[Structured diff data]
━━━━━━━━━━━━━━━━

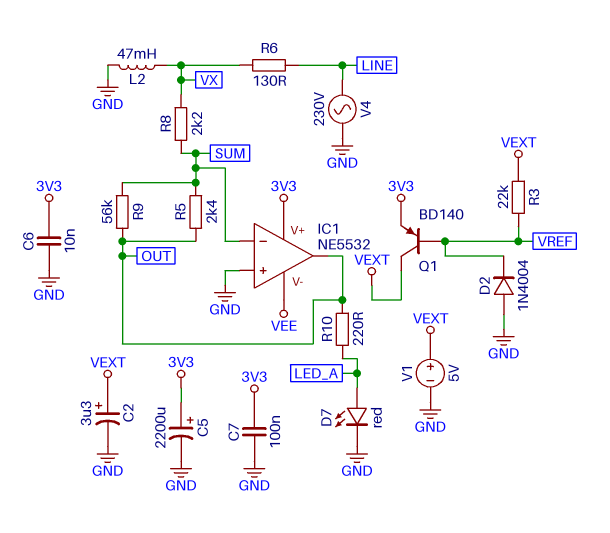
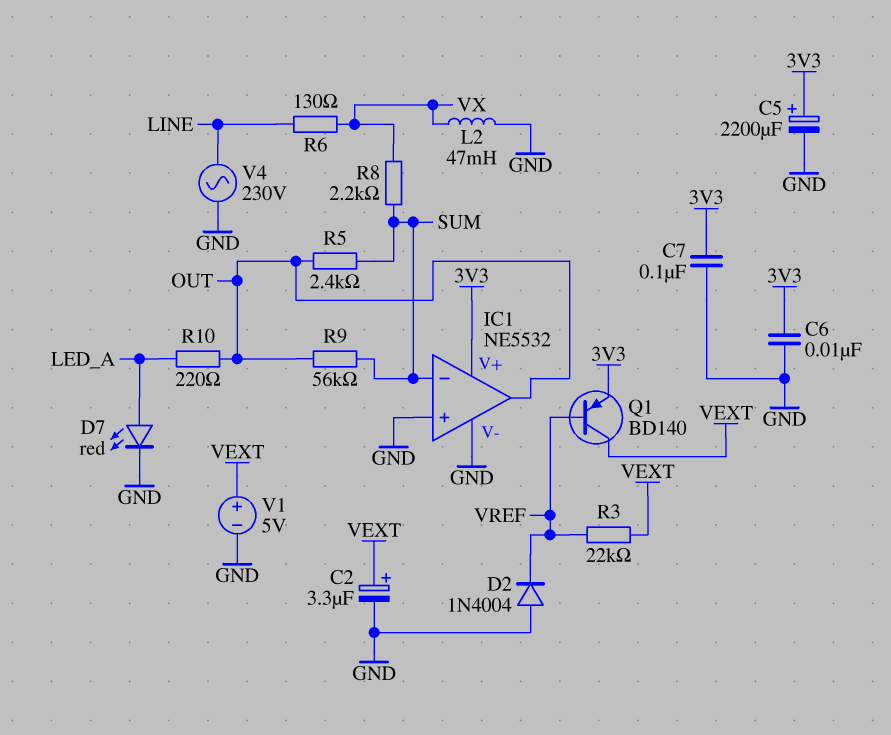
IC1 pin V-: VEE -> GND

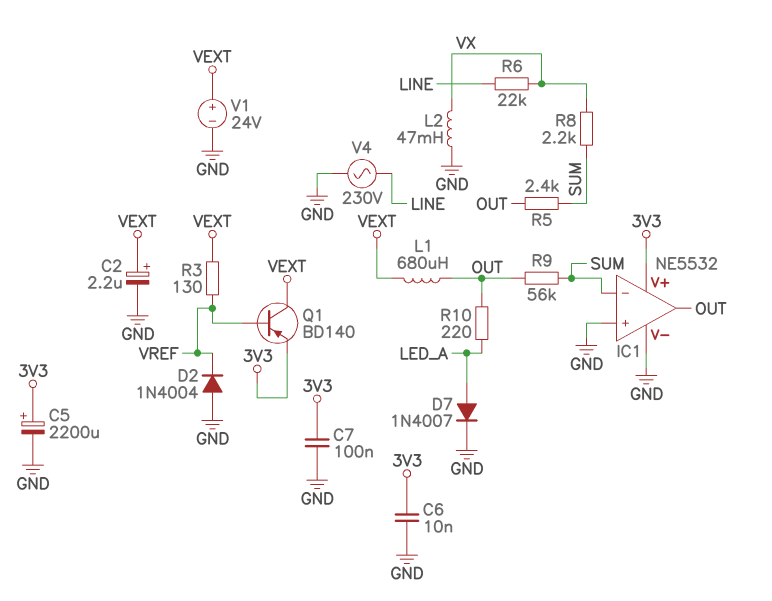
C2: 3.3uF (plus VEXT, minus GND) -> 2.2uF (plus VEXT, minus GND)
D7: LED red (A LED_A, K GND) -> diode 1N4007 (A LED_A, K GND)
L1: none -> 680uH (OUT, VEXT)
R3: 22k (VEXT, VREF) -> 130 (VEXT, VREF)
R6: 130 (LINE, VX) -> 22k (LINE, VX)
V1: 5V (plus VEXT, minus GND) -> 24V (plus VEXT, minus GND)

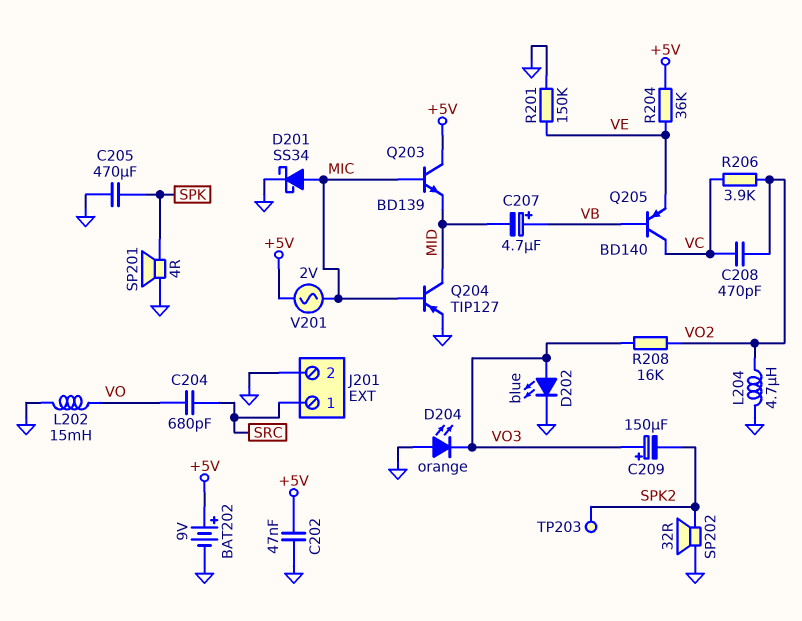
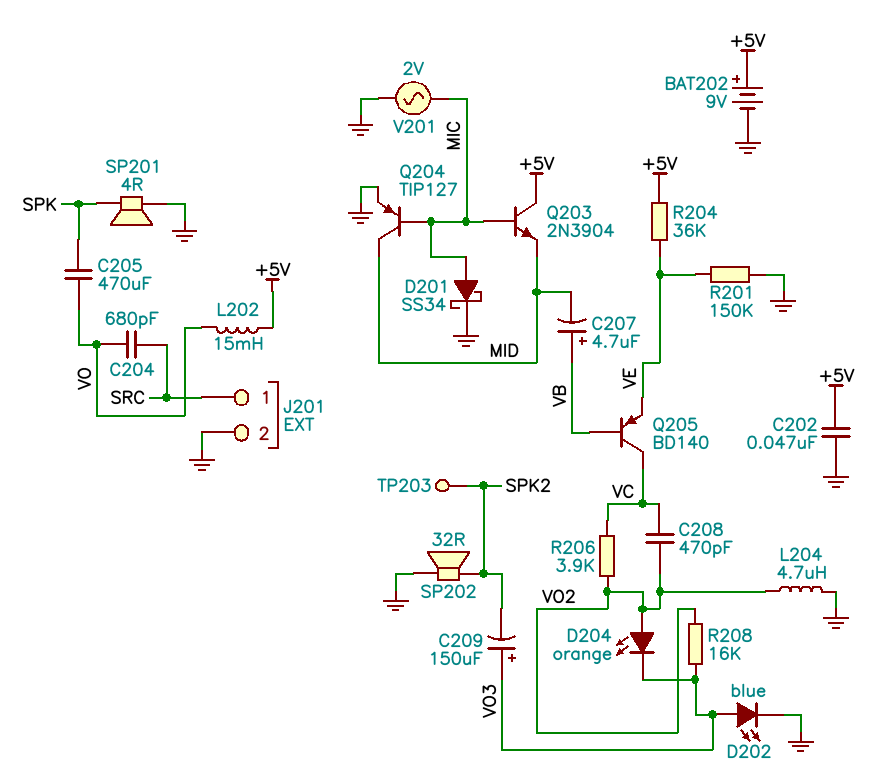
C205: 470uF (GND, SPK) -> 470uF (SPK, VO)
D204: LED orange (A GND, K VO3) -> LED orange (A VO2, K VO3)
L202: 15mH (GND, VO) -> 15mH (+5V, VO)
Q203: NPN BD139 (B MIC, C +5V, E MID) -> NPN 2N3904 (B MIC, C +5V, E MID)
V201: AC 2V (+5V, MIC) -> AC 2V (GND, MIC)

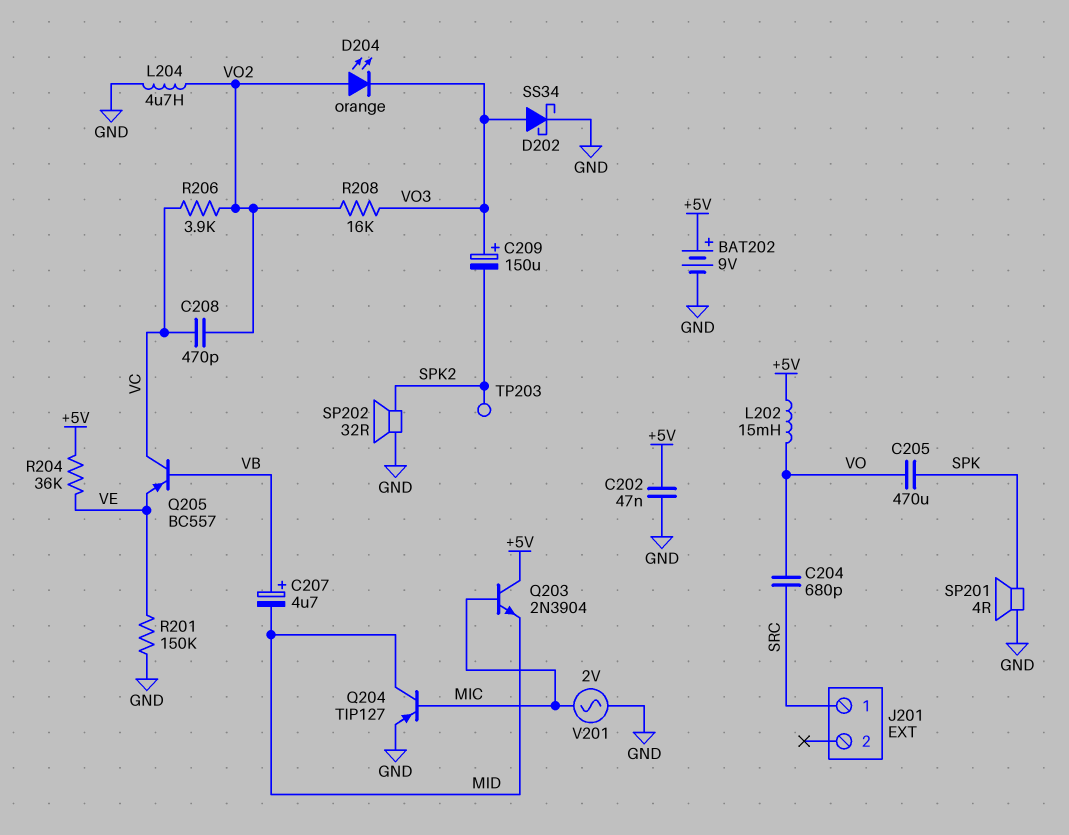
D201: schottky SS34 (A MIC, K GND) -> none
D202: LED blue (A VO3, K GND) -> schottky SS34 (A VO3, K GND)
J201 pin 2: GND -> none
Q205: PNP BD140 (B VB, C VC, E VE) -> PNP BC557 (B VB, C VC, E VE)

━━━━━━━━━━━━━━━━

Reproduce each record above by retyping it exactly; omit all images.

IC1 pin V-: VEE -> GND

C2: 3.3uF (plus VEXT, minus GND) -> 2.2uF (plus VEXT, minus GND)
D7: LED red (A LED_A, K GND) -> diode 1N4007 (A LED_A, K GND)
L1: none -> 680uH (OUT, VEXT)
R3: 22k (VEXT, VREF) -> 130 (VEXT, VREF)
R6: 130 (LINE, VX) -> 22k (LINE, VX)
V1: 5V (plus VEXT, minus GND) -> 24V (plus VEXT, minus GND)

C205: 470uF (GND, SPK) -> 470uF (SPK, VO)
D204: LED orange (A GND, K VO3) -> LED orange (A VO2, K VO3)
L202: 15mH (GND, VO) -> 15mH (+5V, VO)
Q203: NPN BD139 (B MIC, C +5V, E MID) -> NPN 2N3904 (B MIC, C +5V, E MID)
V201: AC 2V (+5V, MIC) -> AC 2V (GND, MIC)

D201: schottky SS34 (A MIC, K GND) -> none
D202: LED blue (A VO3, K GND) -> schottky SS34 (A VO3, K GND)
J201 pin 2: GND -> none
Q205: PNP BD140 (B VB, C VC, E VE) -> PNP BC557 (B VB, C VC, E VE)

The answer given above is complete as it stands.